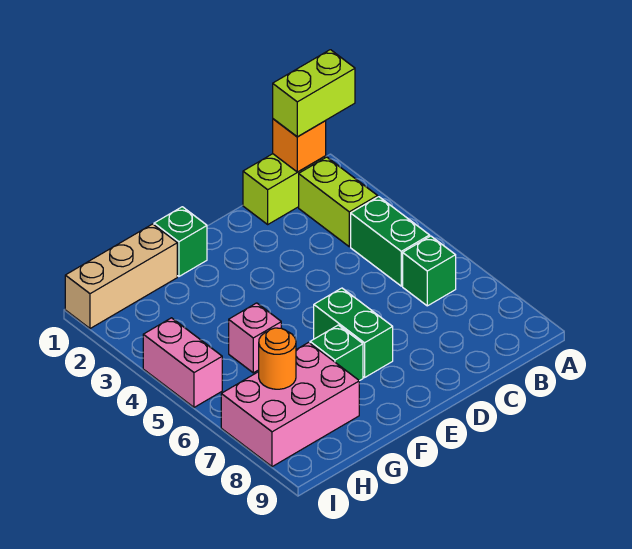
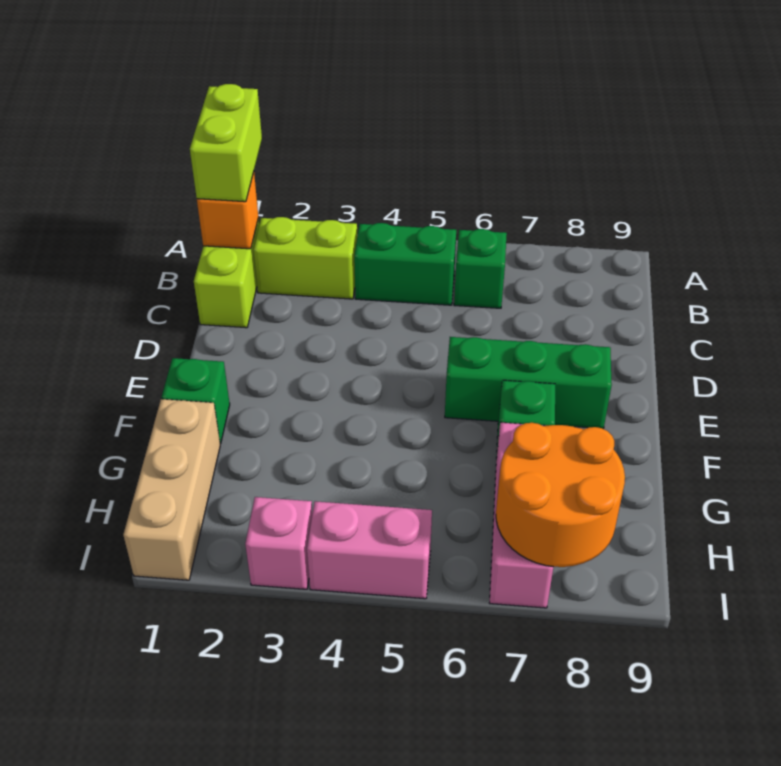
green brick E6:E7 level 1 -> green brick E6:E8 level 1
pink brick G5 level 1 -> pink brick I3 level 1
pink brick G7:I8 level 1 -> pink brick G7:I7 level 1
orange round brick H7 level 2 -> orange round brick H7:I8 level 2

§ **WHAT THIS TASK INVOLVES**: Copy out, from the material above, each line where the word "pink" is present.

§ **YOUR SOLUTION**:
pink brick G5 level 1 -> pink brick I3 level 1
pink brick G7:I8 level 1 -> pink brick G7:I7 level 1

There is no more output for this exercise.